- _YOUR ASSIGNMENT_:
Would you please return the lines of the entries below starting at the line that has "(256, 574) = (719, 379): orange" and ending at the line that has "(354, 494) = (623, 314): none", both included, exactly as they are?

- _MATERIAL FOR THIS EXERCISE_:
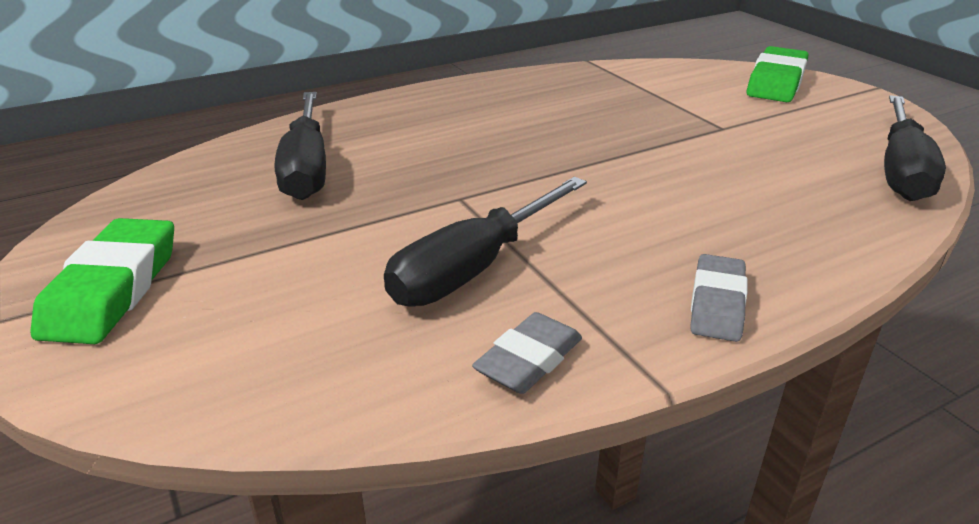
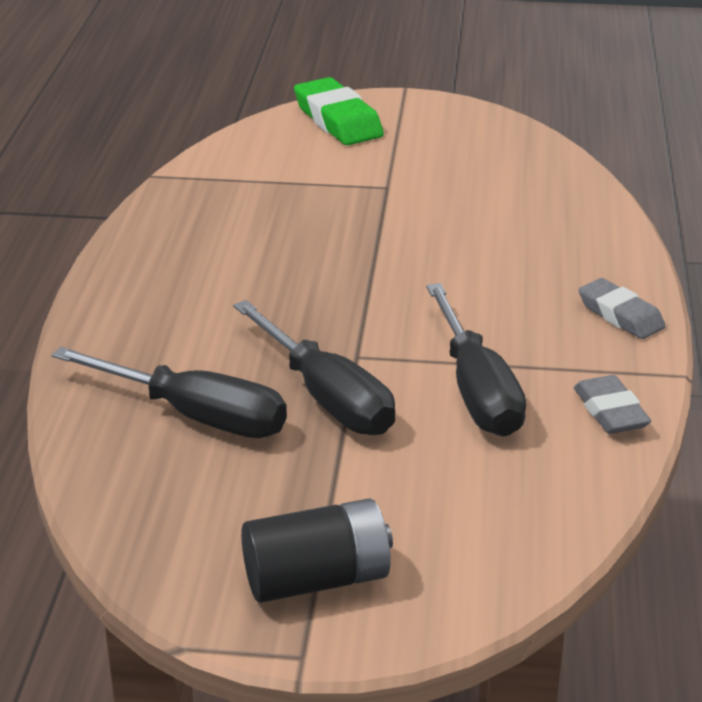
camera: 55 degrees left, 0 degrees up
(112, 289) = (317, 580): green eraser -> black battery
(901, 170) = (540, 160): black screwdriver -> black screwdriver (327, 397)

---

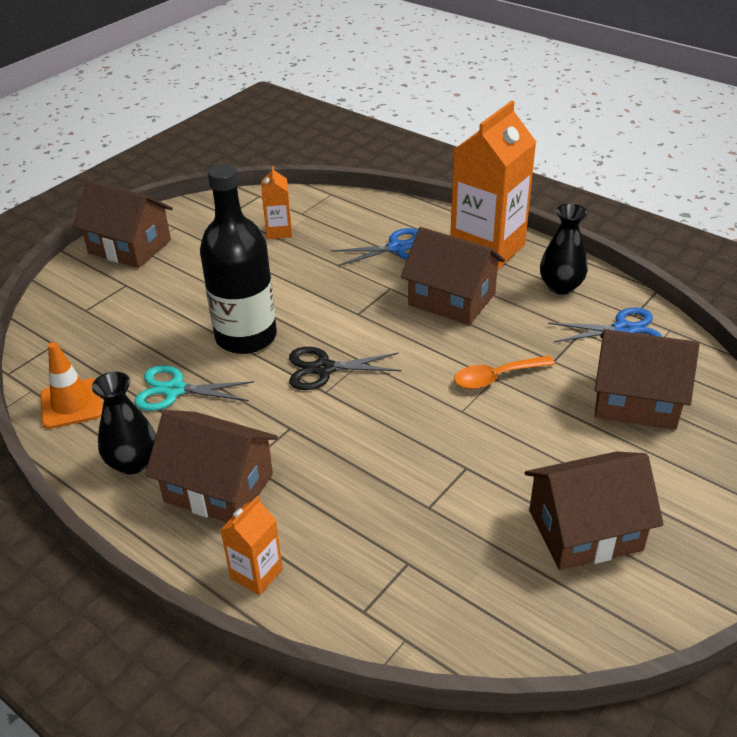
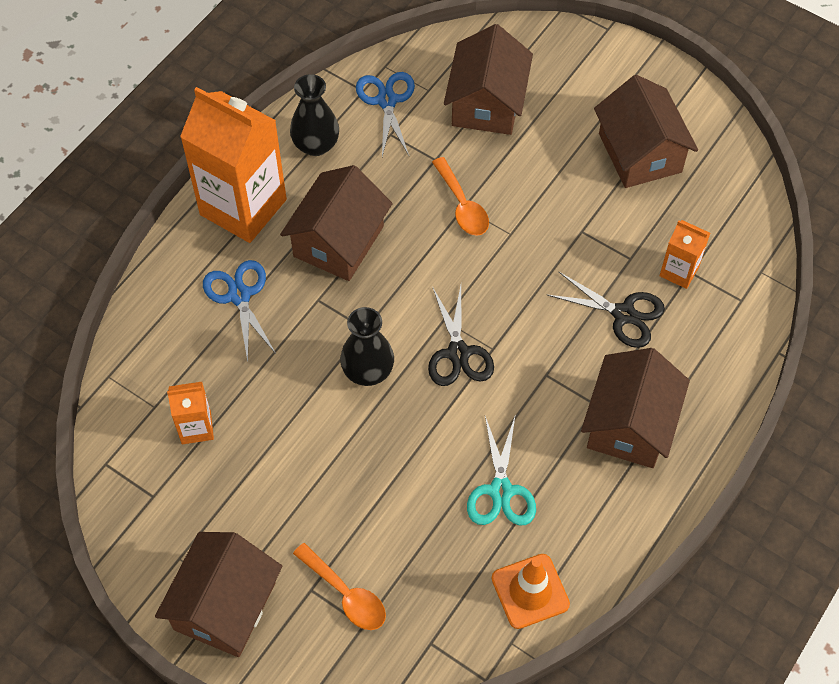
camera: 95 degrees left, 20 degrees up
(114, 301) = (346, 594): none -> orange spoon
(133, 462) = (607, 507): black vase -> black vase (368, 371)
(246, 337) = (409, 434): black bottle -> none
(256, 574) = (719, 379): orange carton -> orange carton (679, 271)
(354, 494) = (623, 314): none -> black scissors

- _ANSWER SECTION_:
(256, 574) = (719, 379): orange carton -> orange carton (679, 271)
(354, 494) = (623, 314): none -> black scissors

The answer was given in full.